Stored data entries

================================

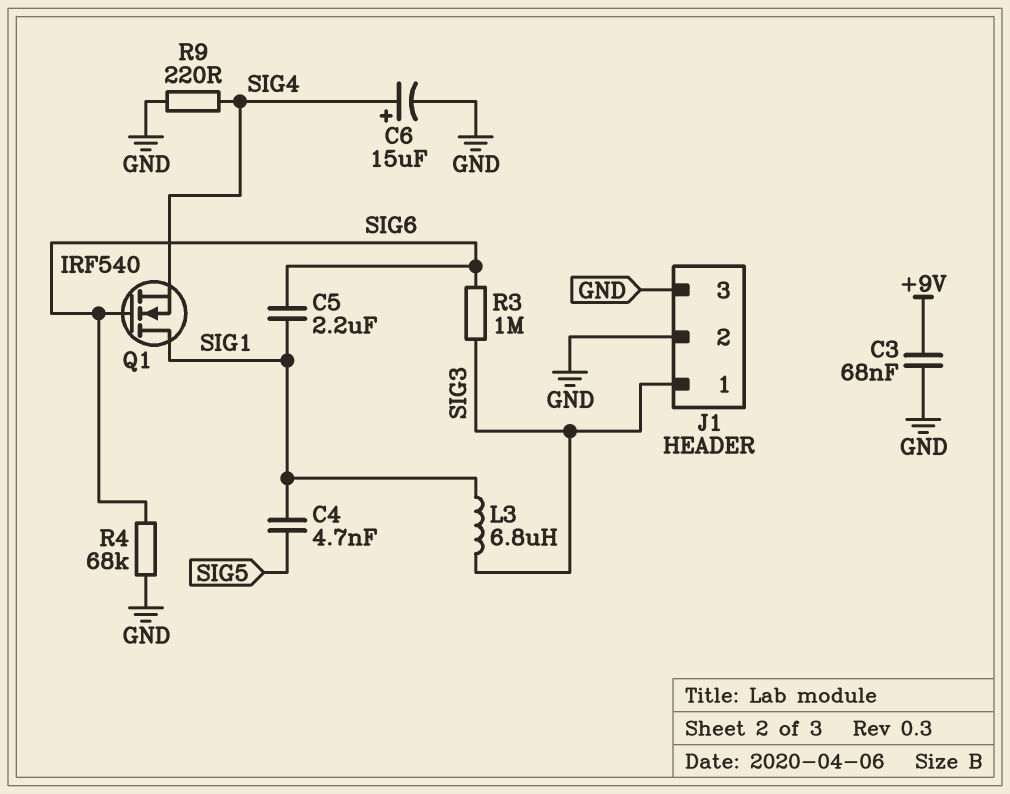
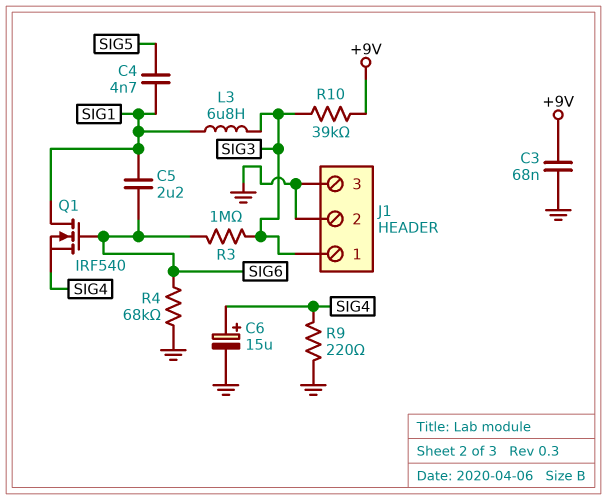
R10: none -> 39k (+9V, SIG3)

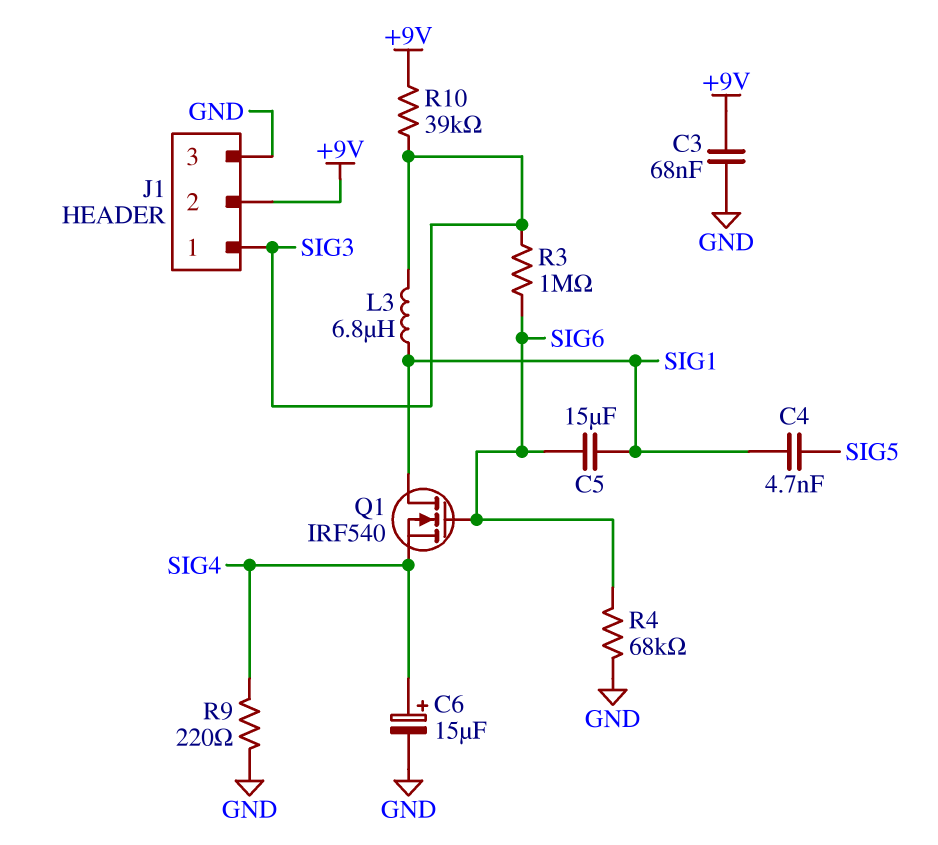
C5: 2.2uF (SIG1, SIG6) -> 15uF (SIG1, SIG6)
J1 pin 2: GND -> +9V

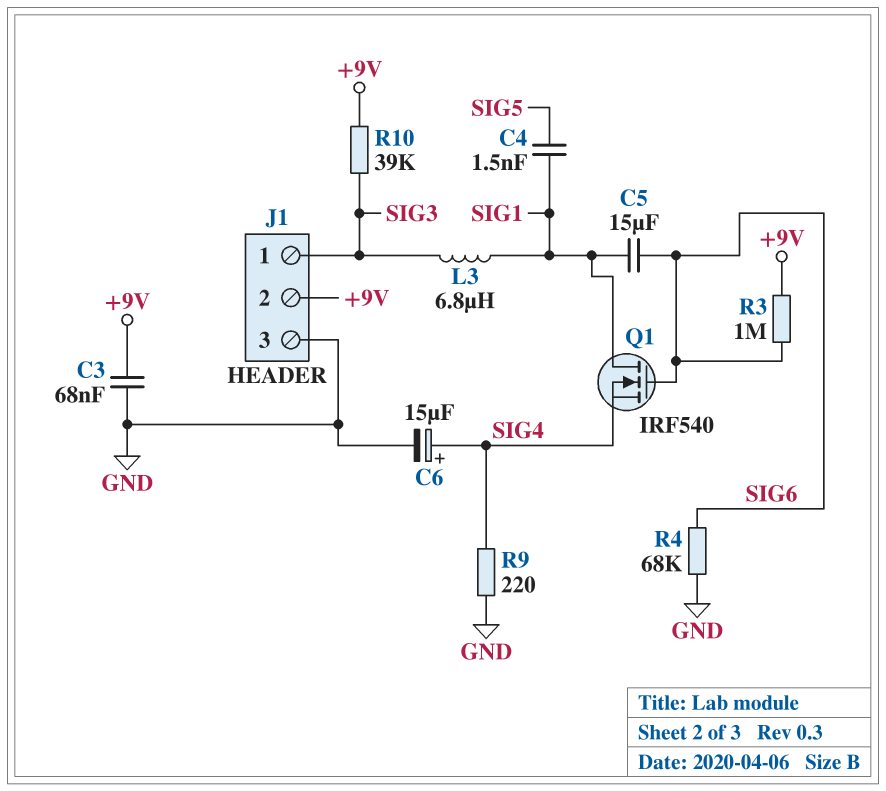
C4: 4.7nF (SIG1, SIG5) -> 1.5nF (SIG1, SIG5)
R3: 1M (SIG3, SIG6) -> 1M (+9V, SIG6)

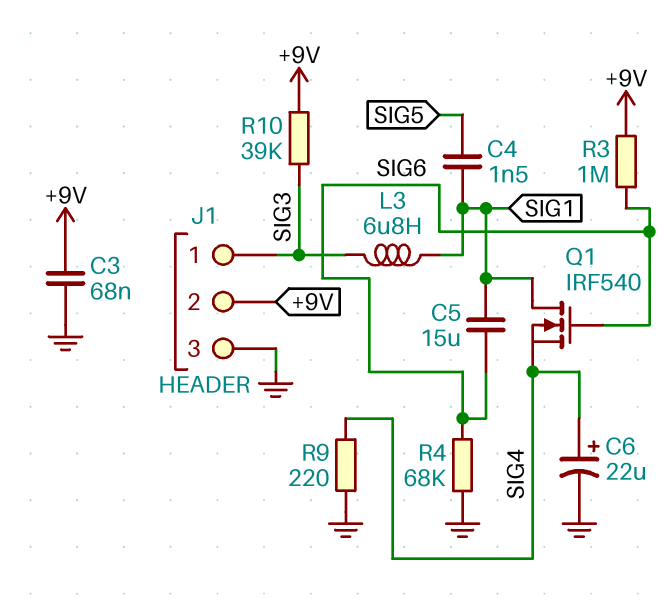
C6: 15uF (plus SIG4, minus GND) -> 22uF (plus SIG4, minus GND)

================================

— Task brief —
Only an exact, picture-free copy of the entries counts as the answer.

— Solution below —
R10: none -> 39k (+9V, SIG3)

C5: 2.2uF (SIG1, SIG6) -> 15uF (SIG1, SIG6)
J1 pin 2: GND -> +9V

C4: 4.7nF (SIG1, SIG5) -> 1.5nF (SIG1, SIG5)
R3: 1M (SIG3, SIG6) -> 1M (+9V, SIG6)

C6: 15uF (plus SIG4, minus GND) -> 22uF (plus SIG4, minus GND)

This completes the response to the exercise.